◆ **WHAT IS BEING ASKED**
How many lines in the data below contain the string "grace"? Reply with the number alone.

• • • • •

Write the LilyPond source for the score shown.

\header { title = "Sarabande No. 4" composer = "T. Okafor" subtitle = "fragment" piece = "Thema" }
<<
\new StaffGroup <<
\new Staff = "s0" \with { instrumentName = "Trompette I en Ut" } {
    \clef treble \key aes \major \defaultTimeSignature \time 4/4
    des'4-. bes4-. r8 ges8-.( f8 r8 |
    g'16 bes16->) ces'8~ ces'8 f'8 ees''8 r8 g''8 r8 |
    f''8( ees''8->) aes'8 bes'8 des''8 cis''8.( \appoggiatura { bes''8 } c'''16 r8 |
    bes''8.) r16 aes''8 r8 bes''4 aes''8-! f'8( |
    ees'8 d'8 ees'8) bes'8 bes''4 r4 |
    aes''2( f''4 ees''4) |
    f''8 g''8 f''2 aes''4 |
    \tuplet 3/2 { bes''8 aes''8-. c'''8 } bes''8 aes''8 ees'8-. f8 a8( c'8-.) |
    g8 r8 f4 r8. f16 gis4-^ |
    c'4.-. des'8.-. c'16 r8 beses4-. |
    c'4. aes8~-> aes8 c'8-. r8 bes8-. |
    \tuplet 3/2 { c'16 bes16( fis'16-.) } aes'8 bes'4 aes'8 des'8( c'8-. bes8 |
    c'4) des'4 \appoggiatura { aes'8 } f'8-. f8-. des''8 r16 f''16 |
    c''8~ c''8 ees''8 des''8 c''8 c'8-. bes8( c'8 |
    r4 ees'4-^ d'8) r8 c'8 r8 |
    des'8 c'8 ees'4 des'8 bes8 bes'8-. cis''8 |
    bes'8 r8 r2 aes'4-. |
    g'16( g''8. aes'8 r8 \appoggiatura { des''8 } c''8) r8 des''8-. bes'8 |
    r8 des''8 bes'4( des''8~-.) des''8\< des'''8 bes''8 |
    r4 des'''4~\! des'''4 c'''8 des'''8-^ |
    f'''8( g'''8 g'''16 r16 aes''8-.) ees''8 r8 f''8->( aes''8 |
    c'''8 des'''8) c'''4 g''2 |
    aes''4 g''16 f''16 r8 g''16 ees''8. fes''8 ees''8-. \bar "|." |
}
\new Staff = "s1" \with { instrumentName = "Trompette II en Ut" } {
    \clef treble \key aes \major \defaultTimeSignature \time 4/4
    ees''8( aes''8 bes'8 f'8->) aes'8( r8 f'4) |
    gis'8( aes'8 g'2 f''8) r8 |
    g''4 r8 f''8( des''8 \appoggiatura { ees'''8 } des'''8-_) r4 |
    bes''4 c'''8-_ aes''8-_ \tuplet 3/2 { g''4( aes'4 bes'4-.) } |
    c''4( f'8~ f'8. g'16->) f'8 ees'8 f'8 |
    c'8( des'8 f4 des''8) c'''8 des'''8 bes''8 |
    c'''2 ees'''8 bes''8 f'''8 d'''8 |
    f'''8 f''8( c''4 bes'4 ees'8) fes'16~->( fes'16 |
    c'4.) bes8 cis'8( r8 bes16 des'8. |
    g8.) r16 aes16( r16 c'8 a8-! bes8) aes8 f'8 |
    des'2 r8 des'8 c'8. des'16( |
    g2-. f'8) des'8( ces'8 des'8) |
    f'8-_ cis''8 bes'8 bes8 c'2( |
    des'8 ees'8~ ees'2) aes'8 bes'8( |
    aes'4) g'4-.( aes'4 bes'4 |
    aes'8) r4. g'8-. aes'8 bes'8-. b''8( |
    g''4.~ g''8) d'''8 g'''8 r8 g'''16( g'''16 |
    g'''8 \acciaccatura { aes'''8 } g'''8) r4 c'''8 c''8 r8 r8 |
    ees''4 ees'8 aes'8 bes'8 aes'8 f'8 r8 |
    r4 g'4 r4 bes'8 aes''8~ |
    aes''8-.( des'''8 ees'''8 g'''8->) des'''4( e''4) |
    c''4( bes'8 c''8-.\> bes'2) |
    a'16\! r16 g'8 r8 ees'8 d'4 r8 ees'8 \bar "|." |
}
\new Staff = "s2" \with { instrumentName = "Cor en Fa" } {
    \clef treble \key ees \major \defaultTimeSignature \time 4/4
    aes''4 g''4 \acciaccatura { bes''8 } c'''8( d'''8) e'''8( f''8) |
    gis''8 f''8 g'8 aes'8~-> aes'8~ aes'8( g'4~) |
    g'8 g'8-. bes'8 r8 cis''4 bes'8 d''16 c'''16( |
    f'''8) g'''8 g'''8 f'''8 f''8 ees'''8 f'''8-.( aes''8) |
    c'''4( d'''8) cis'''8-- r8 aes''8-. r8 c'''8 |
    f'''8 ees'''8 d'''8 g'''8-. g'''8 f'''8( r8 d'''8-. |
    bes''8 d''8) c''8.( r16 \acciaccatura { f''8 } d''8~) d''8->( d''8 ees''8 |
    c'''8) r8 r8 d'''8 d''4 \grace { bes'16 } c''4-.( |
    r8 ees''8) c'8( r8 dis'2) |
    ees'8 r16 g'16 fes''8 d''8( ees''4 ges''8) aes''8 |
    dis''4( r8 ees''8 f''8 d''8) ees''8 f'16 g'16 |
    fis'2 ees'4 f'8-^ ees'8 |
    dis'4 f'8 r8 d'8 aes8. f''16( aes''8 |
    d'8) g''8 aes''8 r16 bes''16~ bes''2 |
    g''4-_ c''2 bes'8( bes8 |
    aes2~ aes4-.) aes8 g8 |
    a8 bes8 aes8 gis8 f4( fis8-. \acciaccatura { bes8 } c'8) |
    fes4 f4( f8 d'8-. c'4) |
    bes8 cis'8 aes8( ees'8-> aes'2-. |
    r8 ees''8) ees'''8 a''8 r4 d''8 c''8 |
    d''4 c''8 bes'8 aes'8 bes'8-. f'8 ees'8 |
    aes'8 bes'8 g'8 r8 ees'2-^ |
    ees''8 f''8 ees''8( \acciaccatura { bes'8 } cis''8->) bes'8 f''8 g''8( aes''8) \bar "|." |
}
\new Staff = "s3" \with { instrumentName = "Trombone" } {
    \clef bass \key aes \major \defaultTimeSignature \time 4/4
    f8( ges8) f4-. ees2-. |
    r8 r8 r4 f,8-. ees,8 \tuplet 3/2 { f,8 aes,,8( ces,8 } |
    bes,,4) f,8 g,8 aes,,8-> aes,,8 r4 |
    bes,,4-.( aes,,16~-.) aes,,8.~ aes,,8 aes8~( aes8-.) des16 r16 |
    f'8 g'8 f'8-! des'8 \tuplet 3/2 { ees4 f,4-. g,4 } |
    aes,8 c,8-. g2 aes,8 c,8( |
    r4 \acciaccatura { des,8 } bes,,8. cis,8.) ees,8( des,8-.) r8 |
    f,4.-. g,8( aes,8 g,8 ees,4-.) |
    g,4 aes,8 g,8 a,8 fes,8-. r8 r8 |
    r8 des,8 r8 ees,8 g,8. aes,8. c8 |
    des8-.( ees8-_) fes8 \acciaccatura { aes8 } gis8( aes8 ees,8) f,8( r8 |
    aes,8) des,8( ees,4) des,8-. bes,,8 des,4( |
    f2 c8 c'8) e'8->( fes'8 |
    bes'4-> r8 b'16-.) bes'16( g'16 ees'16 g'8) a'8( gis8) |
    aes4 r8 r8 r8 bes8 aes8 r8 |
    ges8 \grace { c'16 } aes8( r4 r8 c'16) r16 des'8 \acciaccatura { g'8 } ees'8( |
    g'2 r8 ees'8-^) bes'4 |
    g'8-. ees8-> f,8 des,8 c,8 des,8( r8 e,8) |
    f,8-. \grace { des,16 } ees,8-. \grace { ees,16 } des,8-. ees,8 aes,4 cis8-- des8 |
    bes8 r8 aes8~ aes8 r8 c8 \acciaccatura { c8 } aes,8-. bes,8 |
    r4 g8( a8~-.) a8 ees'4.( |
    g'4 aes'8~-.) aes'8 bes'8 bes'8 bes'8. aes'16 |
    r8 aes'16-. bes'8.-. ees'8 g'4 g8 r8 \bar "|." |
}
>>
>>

• • • • •

◆ **RESPONSE TO THE EXERCISE**
3